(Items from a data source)
----

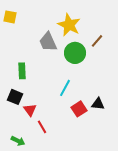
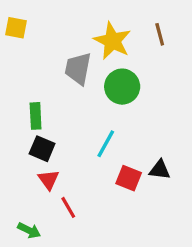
brown line: (97, 41) -> (160, 34), moved, turned -56
gray trapezoid: (48, 42) -> (78, 69), turned 35
black square: (15, 97) -> (42, 149), moved
red square: (79, 109) -> (129, 178), turned -35

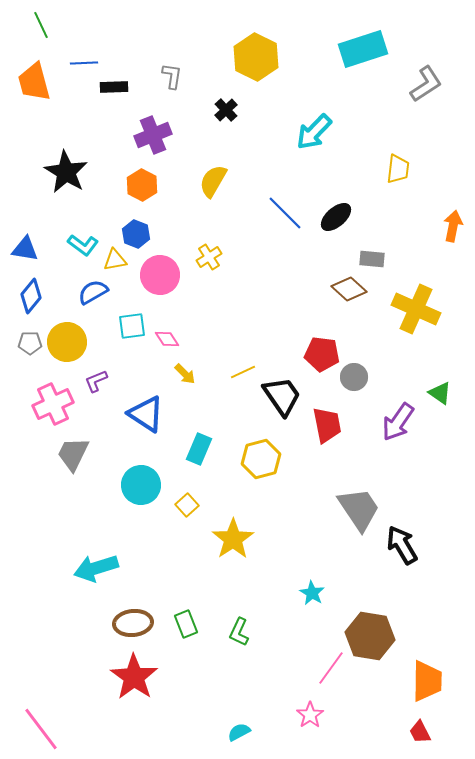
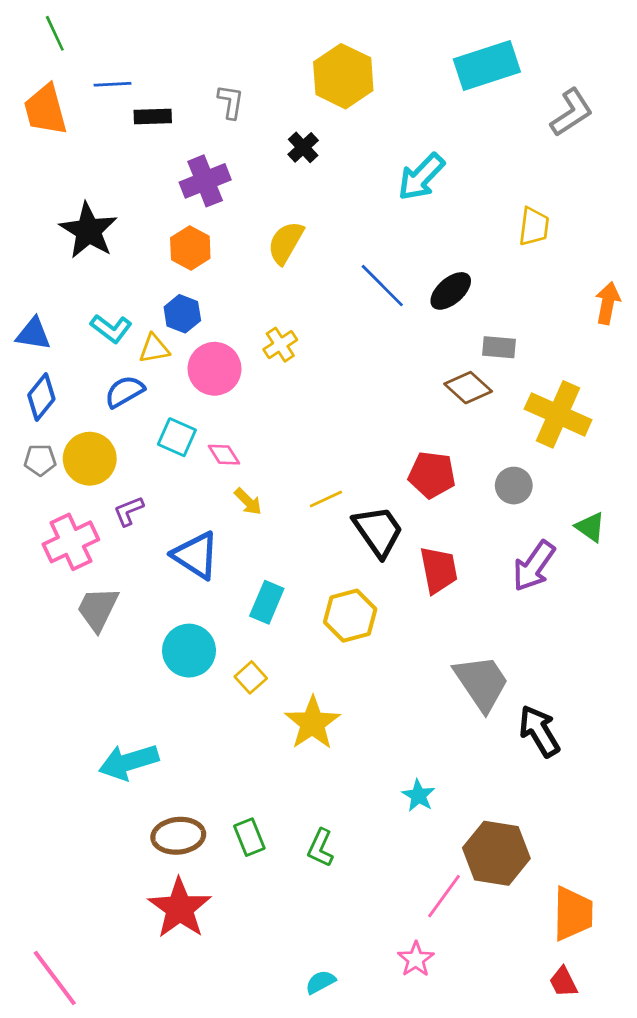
cyan square: (132, 326) -> (177, 437), turned 32
gray circle: (354, 377) -> (514, 486), moved

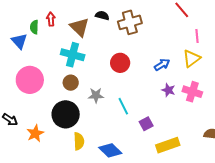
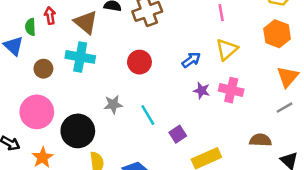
pink line: (197, 36) -> (221, 13), moved
pink circle: (30, 80) -> (37, 112), moved
brown circle: (71, 83) -> (43, 69), moved

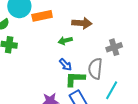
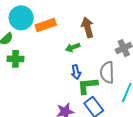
brown arrow: (82, 23) -> (88, 27), turned -102
blue arrow: (65, 65) -> (76, 72), turned 40

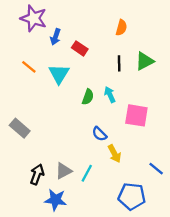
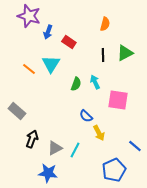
orange line: (29, 67) -> (29, 69), moved
black arrow: (37, 174) -> (32, 139), moved
blue pentagon: (132, 196) -> (114, 170), turned -30

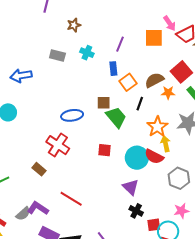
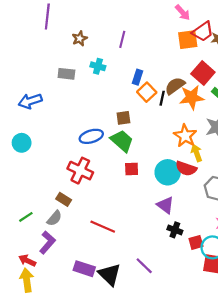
pink arrow: (170, 23) -> (183, 12), moved
orange square: (154, 38) -> (188, 40), moved
purple line: (120, 44) -> (122, 39), moved
blue rectangle: (113, 69) -> (138, 77), moved, turned 32
orange star: (168, 93) -> (192, 97), size x1.6
black line: (140, 104) -> (162, 98), moved
green trapezoid: (116, 117) -> (122, 141), moved
purple L-shape: (38, 208) -> (47, 242), moved, turned 105
gray semicircle: (23, 214) -> (54, 218), moved

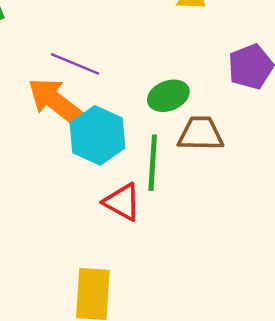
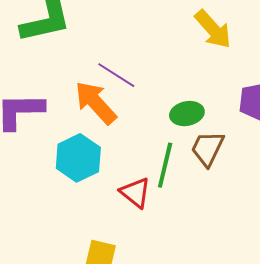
brown trapezoid: (201, 134) -> (208, 148), turned -75
cyan hexagon: (97, 135) -> (78, 158), moved

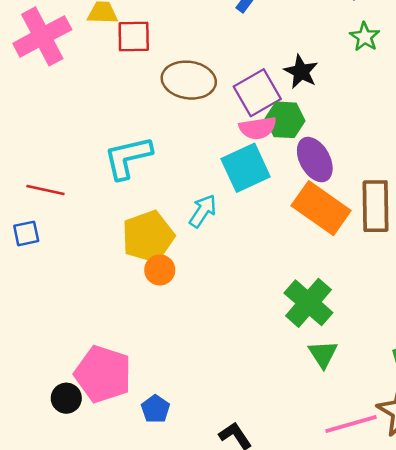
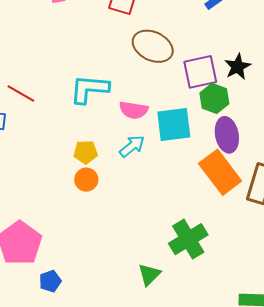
pink semicircle: (258, 128) -> (134, 110), moved
yellow pentagon: (148, 237) -> (86, 152), size x0.6
green triangle: (323, 354) -> (149, 274), moved

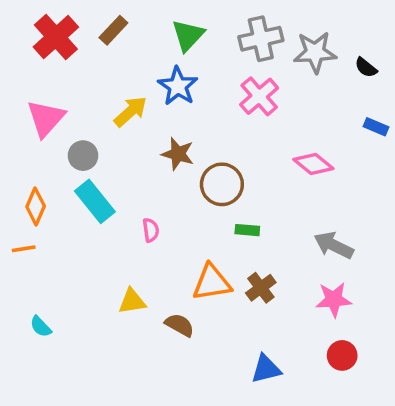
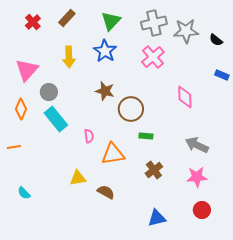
red cross: (56, 37) -> (33, 22), size x0.6
yellow arrow: (130, 112) -> (69, 57), moved, turned 130
pink diamond: (313, 164) -> (185, 97), turned 50
orange diamond: (36, 206) -> (21, 109), moved
orange triangle: (212, 283) -> (113, 154), moved

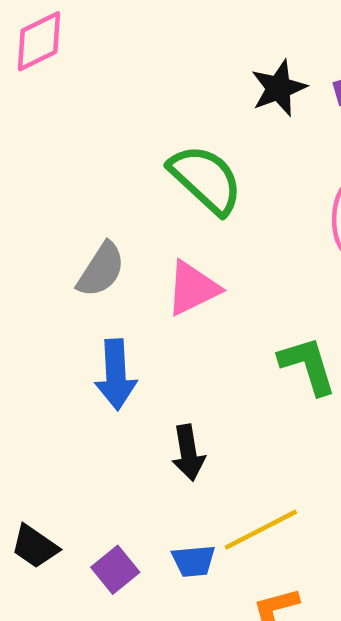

----

--- Exercise prompt ---
Reproduce nothing but the lines from the line containing "yellow pentagon: (148, 237)" through the last line of the data above, exactly as written and without pictures.

--- Task output ---
yellow pentagon: (148, 237) -> (86, 152), size x0.6
green triangle: (323, 354) -> (149, 274), moved

red cross: (56, 37) -> (33, 22), size x0.6
yellow arrow: (130, 112) -> (69, 57), moved, turned 130
pink diamond: (313, 164) -> (185, 97), turned 50
orange diamond: (36, 206) -> (21, 109), moved
orange triangle: (212, 283) -> (113, 154), moved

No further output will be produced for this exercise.